=== GIVEN ENTRIES ===

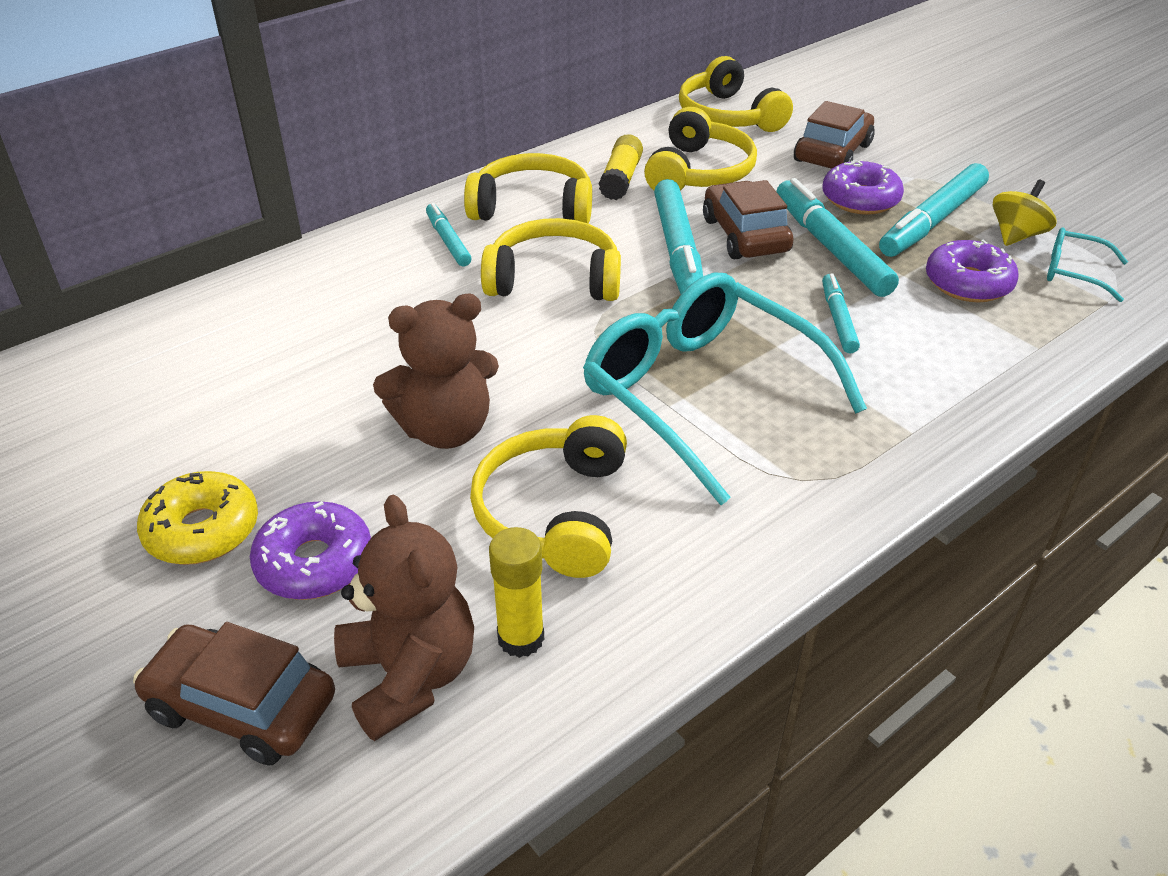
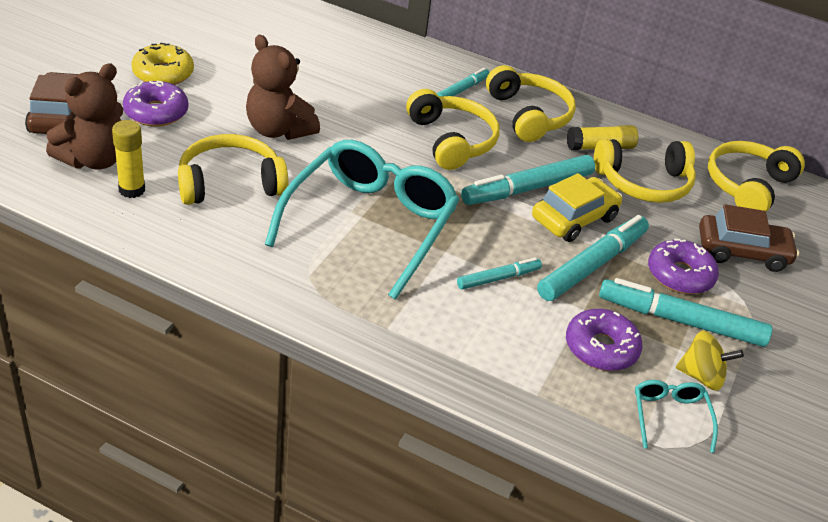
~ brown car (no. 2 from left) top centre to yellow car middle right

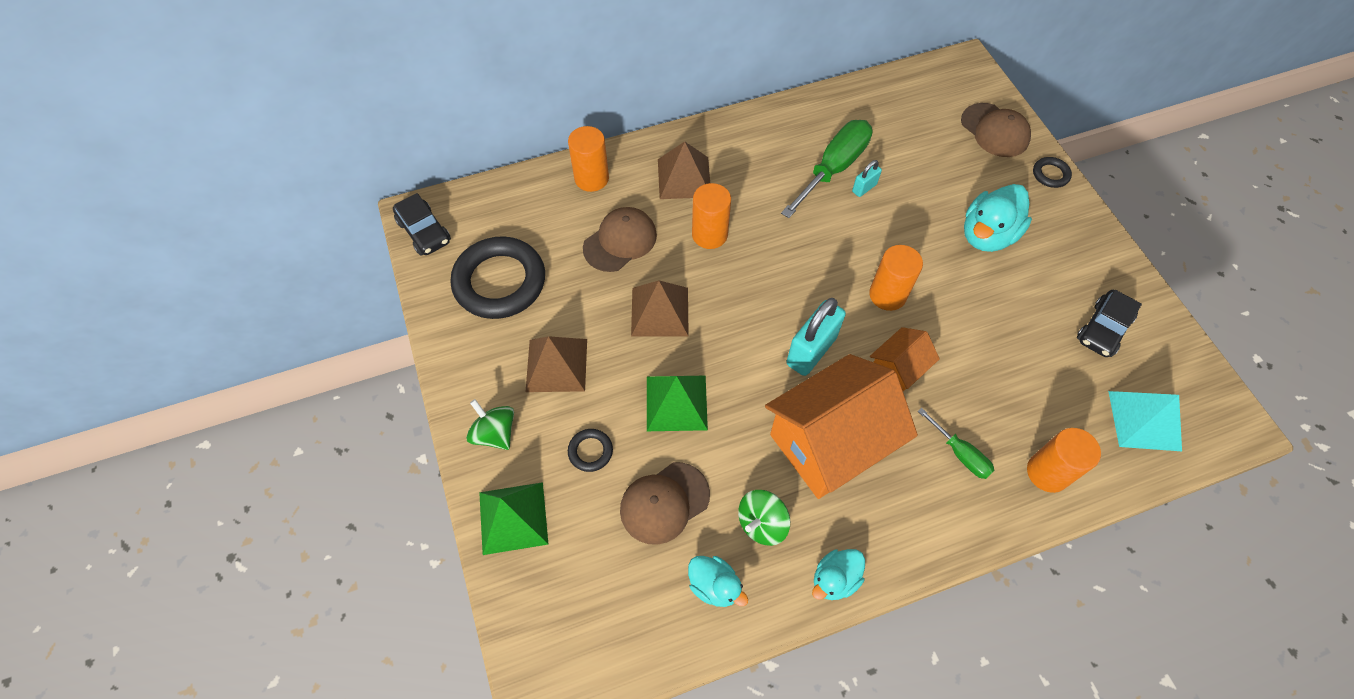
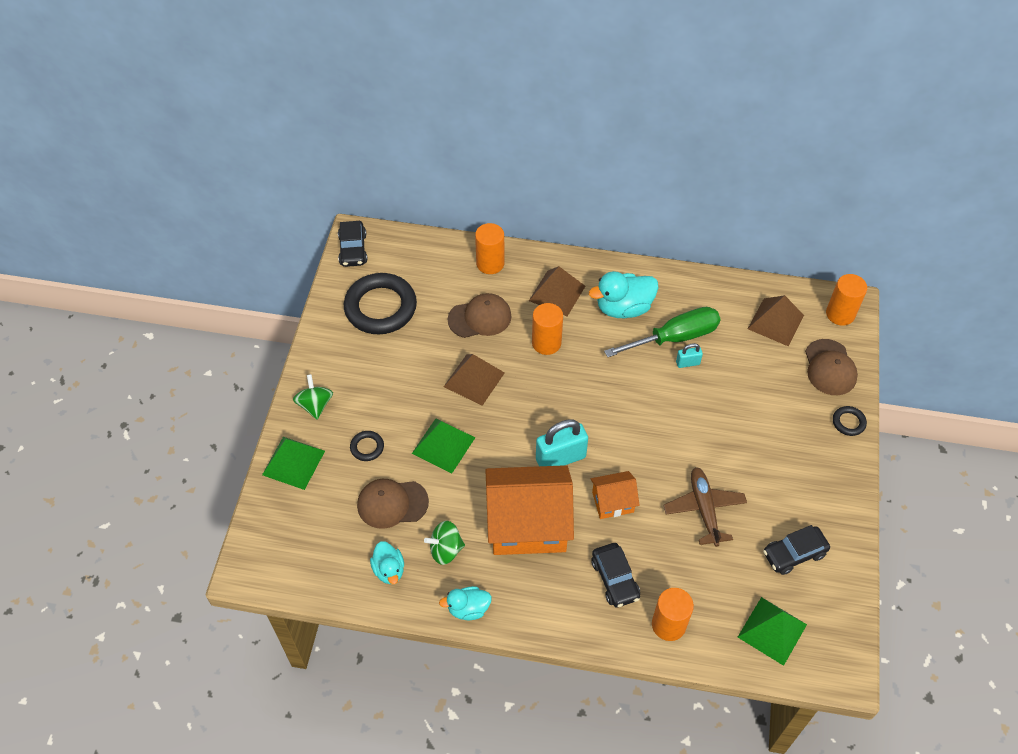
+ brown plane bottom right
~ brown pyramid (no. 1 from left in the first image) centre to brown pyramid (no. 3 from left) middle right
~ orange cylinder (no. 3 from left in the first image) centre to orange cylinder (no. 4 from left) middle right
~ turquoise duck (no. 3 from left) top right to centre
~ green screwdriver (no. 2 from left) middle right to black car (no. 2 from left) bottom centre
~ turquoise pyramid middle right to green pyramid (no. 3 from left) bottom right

===

Repeat the data exactly, without the pictures.

~ brown car (no. 2 from left) top centre to yellow car middle right

+ brown plane bottom right
~ brown pyramid (no. 1 from left in the first image) centre to brown pyramid (no. 3 from left) middle right
~ orange cylinder (no. 3 from left in the first image) centre to orange cylinder (no. 4 from left) middle right
~ turquoise duck (no. 3 from left) top right to centre
~ green screwdriver (no. 2 from left) middle right to black car (no. 2 from left) bottom centre
~ turquoise pyramid middle right to green pyramid (no. 3 from left) bottom right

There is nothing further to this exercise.